Image sets with object changes
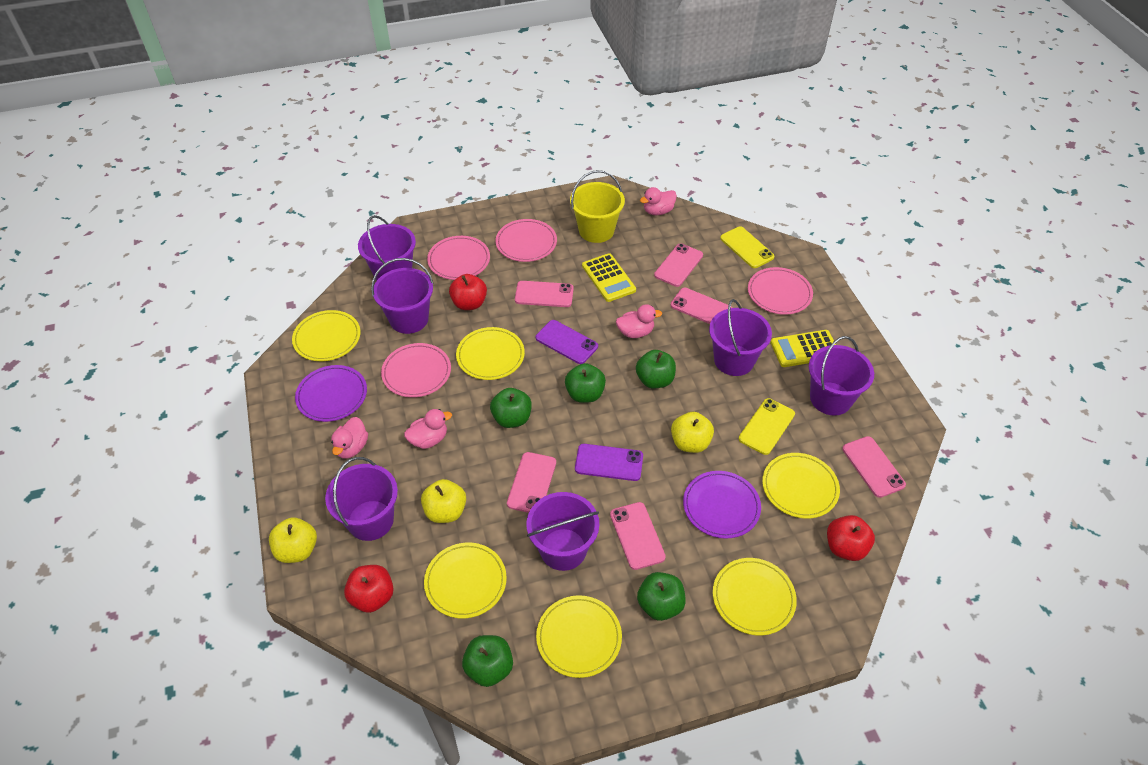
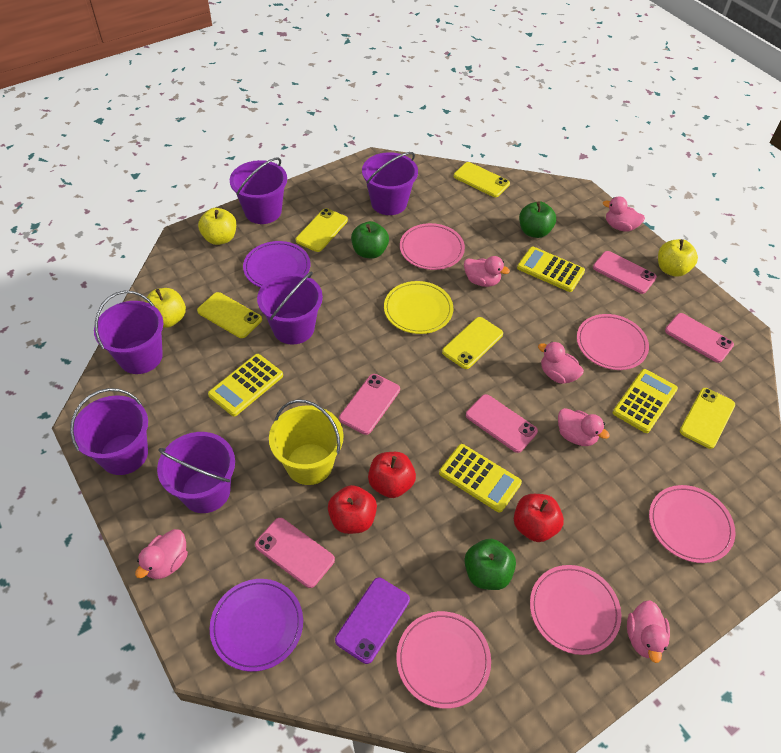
green apple: 5 -> 3
pink duck: 4 -> 6
pink phone: 6 -> 5
pink plate: 4 -> 5
purple phone: 2 -> 1
yellow calculator: 2 -> 4
yellow phone: 2 -> 5
yellow plate: 6 -> 1

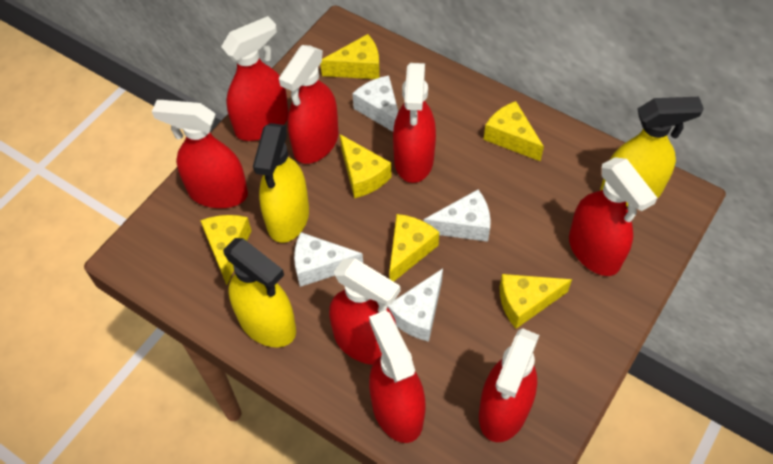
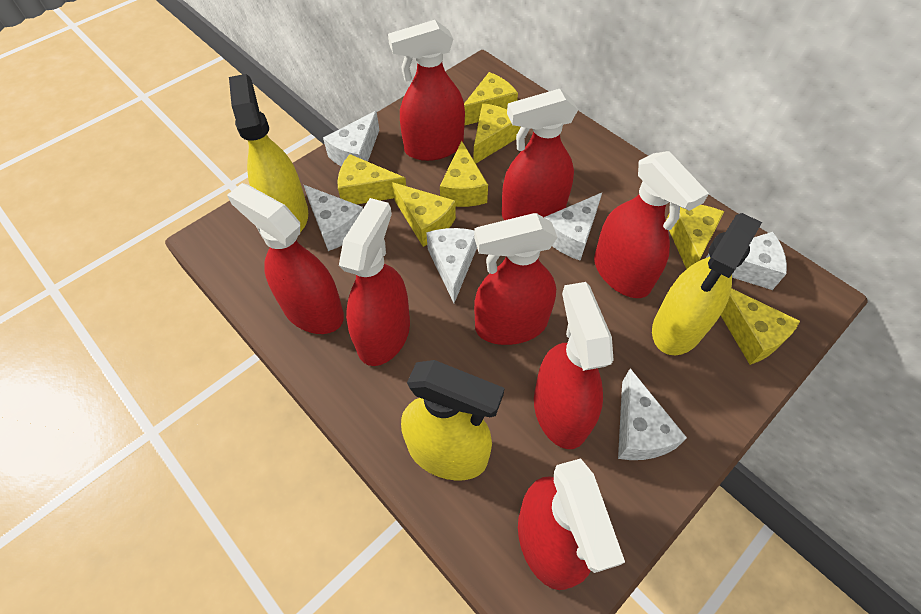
white cheese: 4 -> 6
yellow cheese: 6 -> 7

About this exercise: If a line in the records above holds the string "pink", copy it out.

Response below:
pink duck: 4 -> 6
pink phone: 6 -> 5
pink plate: 4 -> 5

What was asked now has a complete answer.